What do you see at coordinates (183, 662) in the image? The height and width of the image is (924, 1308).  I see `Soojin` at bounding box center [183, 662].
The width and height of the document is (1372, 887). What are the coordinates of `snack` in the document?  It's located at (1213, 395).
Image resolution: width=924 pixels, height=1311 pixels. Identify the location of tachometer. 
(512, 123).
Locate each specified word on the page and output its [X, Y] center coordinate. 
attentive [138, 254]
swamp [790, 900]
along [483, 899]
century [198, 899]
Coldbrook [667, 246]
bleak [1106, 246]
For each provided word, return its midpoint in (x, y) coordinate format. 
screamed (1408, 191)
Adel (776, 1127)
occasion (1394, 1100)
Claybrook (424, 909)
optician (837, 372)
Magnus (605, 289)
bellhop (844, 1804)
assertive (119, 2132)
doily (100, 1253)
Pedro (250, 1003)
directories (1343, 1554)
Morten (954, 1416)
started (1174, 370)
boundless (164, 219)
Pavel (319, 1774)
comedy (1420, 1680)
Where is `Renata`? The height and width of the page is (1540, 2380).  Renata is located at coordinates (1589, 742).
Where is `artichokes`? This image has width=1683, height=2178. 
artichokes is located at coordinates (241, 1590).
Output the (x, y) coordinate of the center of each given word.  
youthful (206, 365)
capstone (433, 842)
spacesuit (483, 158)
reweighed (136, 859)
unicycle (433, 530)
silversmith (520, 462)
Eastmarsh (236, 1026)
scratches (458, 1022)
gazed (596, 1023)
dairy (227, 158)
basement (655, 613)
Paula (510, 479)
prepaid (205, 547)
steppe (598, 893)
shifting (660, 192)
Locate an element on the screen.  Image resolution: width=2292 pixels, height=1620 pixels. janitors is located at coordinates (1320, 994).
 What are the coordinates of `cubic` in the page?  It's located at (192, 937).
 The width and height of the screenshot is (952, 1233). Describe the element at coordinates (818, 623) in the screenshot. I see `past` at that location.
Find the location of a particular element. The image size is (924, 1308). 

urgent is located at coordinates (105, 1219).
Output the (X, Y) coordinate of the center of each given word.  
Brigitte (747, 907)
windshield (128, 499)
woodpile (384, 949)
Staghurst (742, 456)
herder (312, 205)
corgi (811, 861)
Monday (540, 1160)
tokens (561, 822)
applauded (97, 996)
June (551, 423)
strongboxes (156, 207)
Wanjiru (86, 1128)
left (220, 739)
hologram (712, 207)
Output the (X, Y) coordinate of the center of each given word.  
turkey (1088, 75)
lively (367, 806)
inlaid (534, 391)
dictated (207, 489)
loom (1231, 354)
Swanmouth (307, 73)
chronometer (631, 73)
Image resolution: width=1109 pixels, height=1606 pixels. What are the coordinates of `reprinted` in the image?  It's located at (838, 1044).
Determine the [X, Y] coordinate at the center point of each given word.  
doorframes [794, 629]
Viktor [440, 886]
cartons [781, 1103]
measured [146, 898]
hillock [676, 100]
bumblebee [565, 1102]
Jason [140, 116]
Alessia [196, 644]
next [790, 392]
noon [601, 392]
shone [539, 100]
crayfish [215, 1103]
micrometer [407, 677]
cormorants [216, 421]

▶ _WHAT IS NEEDED_
Can you format the lines above, from the first one through the line containing "shifting (660, 192)", as a numbered list with blank lines left out?

▶ _THE OUTPUT_
1. What do you see at coordinates (183, 662) in the image? The height and width of the image is (924, 1308).  I see `Soojin` at bounding box center [183, 662].
2. The width and height of the document is (1372, 887). What are the coordinates of `snack` in the document?  It's located at (1213, 395).
3. Image resolution: width=924 pixels, height=1311 pixels. Identify the location of tachometer. 
4. (512, 123).
5. Locate each specified word on the page and output its [X, Y] center coordinate. 
6. attentive [138, 254]
7. swamp [790, 900]
8. along [483, 899]
9. century [198, 899]
10. Coldbrook [667, 246]
11. bleak [1106, 246]
12. For each provided word, return its midpoint in (x, y) coordinate format. 
13. screamed (1408, 191)
14. Adel (776, 1127)
15. occasion (1394, 1100)
16. Claybrook (424, 909)
17. optician (837, 372)
18. Magnus (605, 289)
19. bellhop (844, 1804)
20. assertive (119, 2132)
21. doily (100, 1253)
22. Pedro (250, 1003)
23. directories (1343, 1554)
24. Morten (954, 1416)
25. started (1174, 370)
26. boundless (164, 219)
27. Pavel (319, 1774)
28. comedy (1420, 1680)
29. Where is `Renata`? The height and width of the page is (1540, 2380).  Renata is located at coordinates (1589, 742).
30. Where is `artichokes`? This image has width=1683, height=2178. 
31. artichokes is located at coordinates (241, 1590).
32. Output the (x, y) coordinate of the center of each given word.  
33. youthful (206, 365)
34. capstone (433, 842)
35. spacesuit (483, 158)
36. reweighed (136, 859)
37. unicycle (433, 530)
38. silversmith (520, 462)
39. Eastmarsh (236, 1026)
40. scratches (458, 1022)
41. gazed (596, 1023)
42. dairy (227, 158)
43. basement (655, 613)
44. Paula (510, 479)
45. prepaid (205, 547)
46. steppe (598, 893)
47. shifting (660, 192)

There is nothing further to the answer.